- Problem statement
Would you copy the listing below exactly, keeping the pictures out?

- Data provided

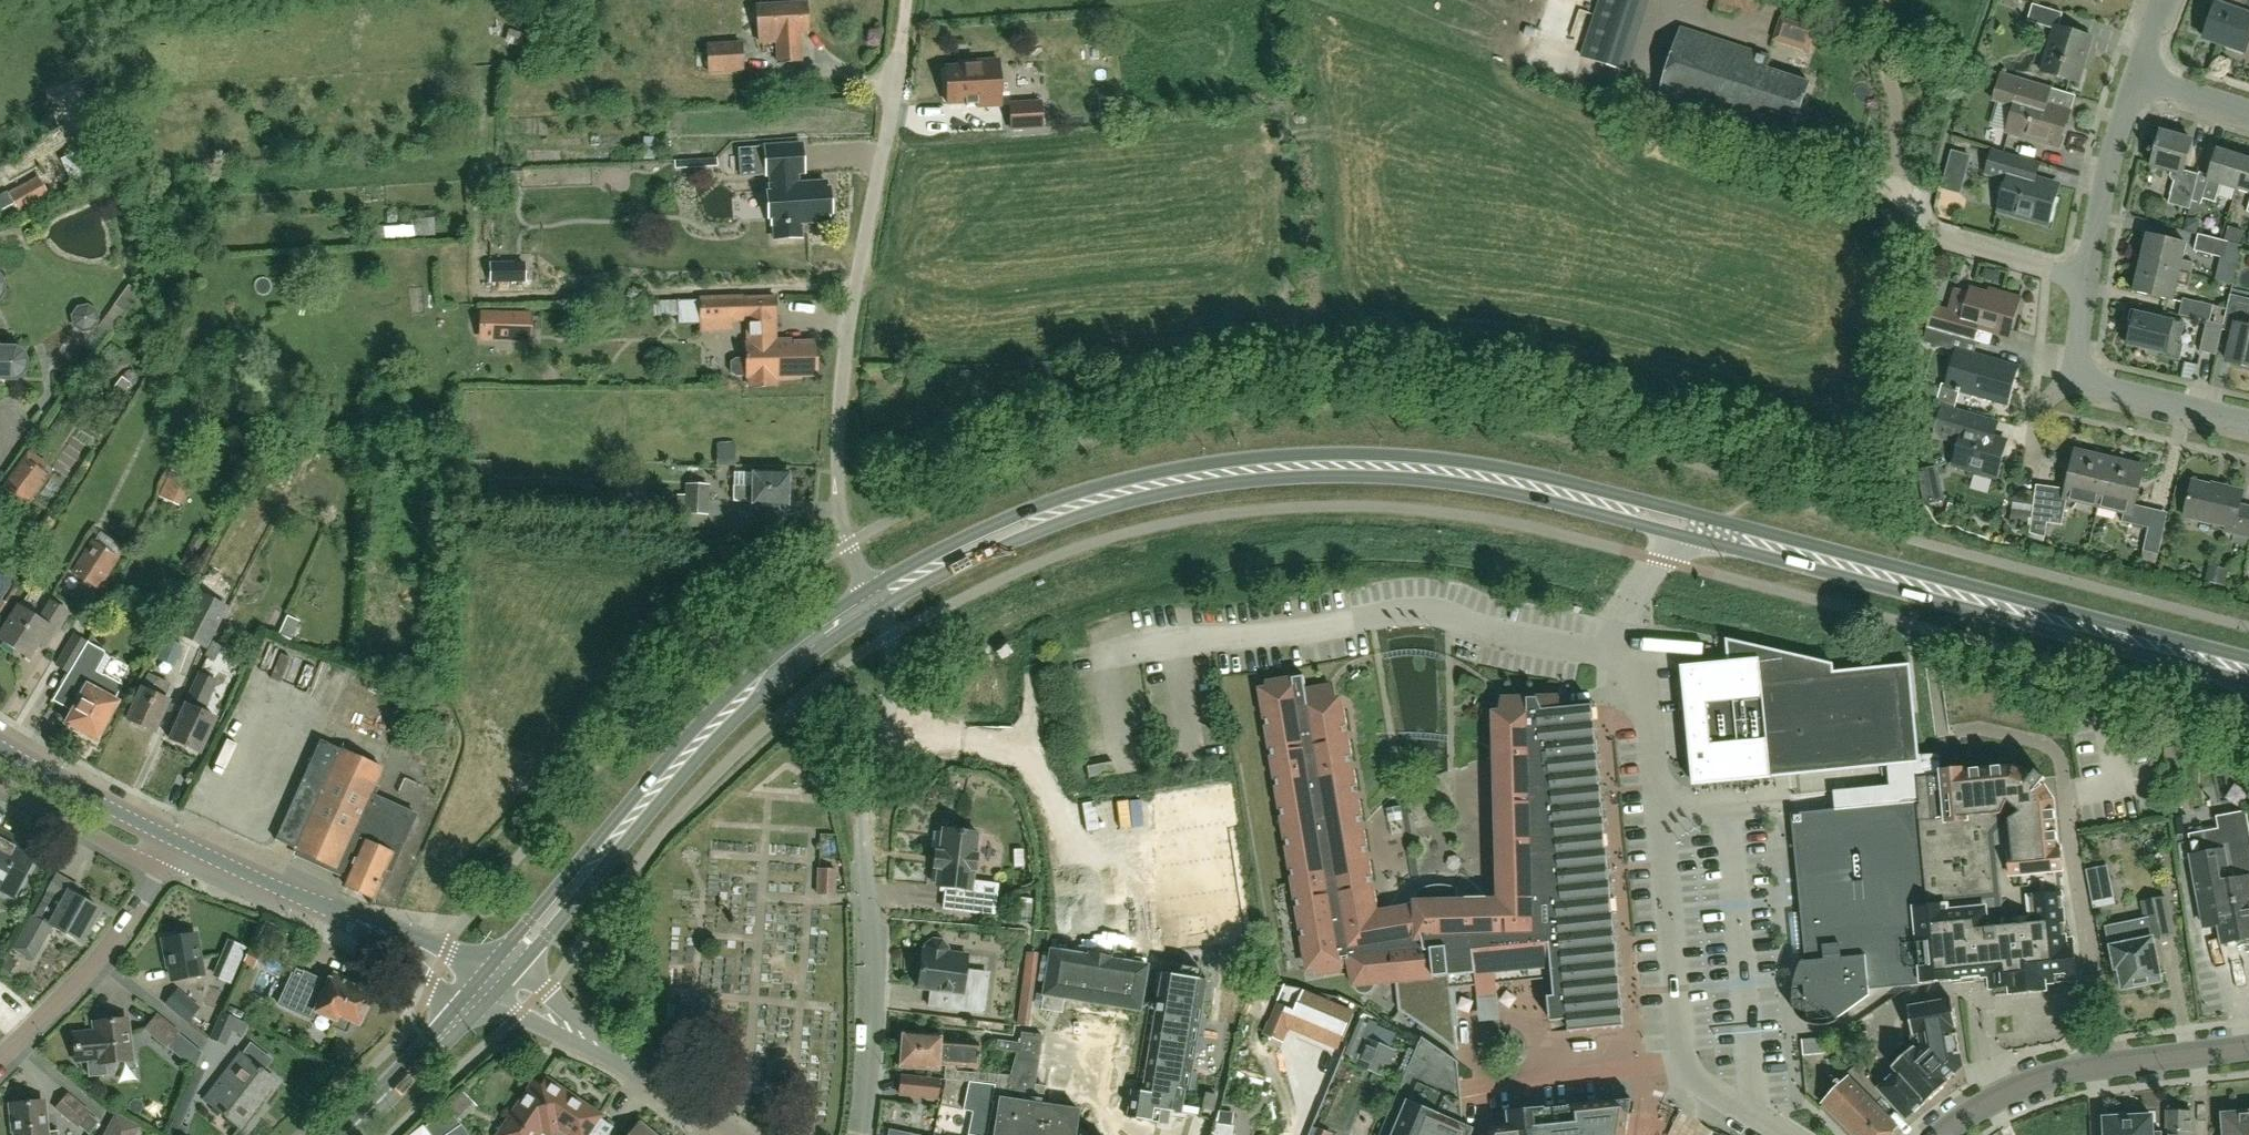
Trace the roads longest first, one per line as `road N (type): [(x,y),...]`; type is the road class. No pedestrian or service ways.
road 1 (primary): [(1686,515),(1427,460),(1275,457),(1135,479),(1043,508),(912,568),(872,602)]
road 2 (primary): [(872,602),(1054,526),(1214,487),(1425,485),(1674,537)]
road 3 (unclassified): [(872,602),(841,521),(836,414),(844,333),(907,0)]
road 4 (primary): [(1674,537),(2248,686)]
road 5 (primary): [(2248,655),(1686,515)]
road 6 (residential): [(858,1134),(871,1065),(864,773),(895,668),(890,634),(872,602)]
road 7 (primary): [(491,986),(730,718),(872,602)]
road 8 (unclassified): [(1786,1134),(1698,1085),(1686,1070),(1661,810)]
road 9 (secondary): [(491,986),(174,838)]
road 10 (residential): [(2078,1072),(2093,974),(2064,778)]
road 11 (tertiary): [(735,1134),(536,1004),(491,986)]
road 12 (residential): [(0,1057),(101,956),(161,871)]
road 13 (unclassified): [(1661,810),(1895,787)]
road 14 (residential): [(2087,279),(2136,77)]
road 15 (primary): [(351,1134),(491,986)]
road 16 (secondary): [(174,838),(0,744)]
road 17 (residential): [(0,784),(161,871)]
road 18 (residential): [(1924,224),(1939,241),(2087,279)]
road 19 (residential): [(2248,423),(2083,376)]
road 20 (tertiary): [(2078,1072),(2248,1051)]
road 21 (unclassified): [(1661,810),(1643,656)]
road 22 (tertiary): [(1946,1134),(1986,1106),(2078,1072)]
road 23 (unclassified): [(1674,537),(1631,610),(1630,635),(1643,656)]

- Exercise solution
Trace the roads longest first, one per line as `road N (type): [(x,y),...]`; type is the road class. No pedestrian or service ways.
road 1 (primary): [(1686,515),(1427,460),(1275,457),(1135,479),(1043,508),(912,568),(872,602)]
road 2 (primary): [(872,602),(1054,526),(1214,487),(1425,485),(1674,537)]
road 3 (unclassified): [(872,602),(841,521),(836,414),(844,333),(907,0)]
road 4 (primary): [(1674,537),(2248,686)]
road 5 (primary): [(2248,655),(1686,515)]
road 6 (residential): [(858,1134),(871,1065),(864,773),(895,668),(890,634),(872,602)]
road 7 (primary): [(491,986),(730,718),(872,602)]
road 8 (unclassified): [(1786,1134),(1698,1085),(1686,1070),(1661,810)]
road 9 (secondary): [(491,986),(174,838)]
road 10 (residential): [(2078,1072),(2093,974),(2064,778)]
road 11 (tertiary): [(735,1134),(536,1004),(491,986)]
road 12 (residential): [(0,1057),(101,956),(161,871)]
road 13 (unclassified): [(1661,810),(1895,787)]
road 14 (residential): [(2087,279),(2136,77)]
road 15 (primary): [(351,1134),(491,986)]
road 16 (secondary): [(174,838),(0,744)]
road 17 (residential): [(0,784),(161,871)]
road 18 (residential): [(1924,224),(1939,241),(2087,279)]
road 19 (residential): [(2248,423),(2083,376)]
road 20 (tertiary): [(2078,1072),(2248,1051)]
road 21 (unclassified): [(1661,810),(1643,656)]
road 22 (tertiary): [(1946,1134),(1986,1106),(2078,1072)]
road 23 (unclassified): [(1674,537),(1631,610),(1630,635),(1643,656)]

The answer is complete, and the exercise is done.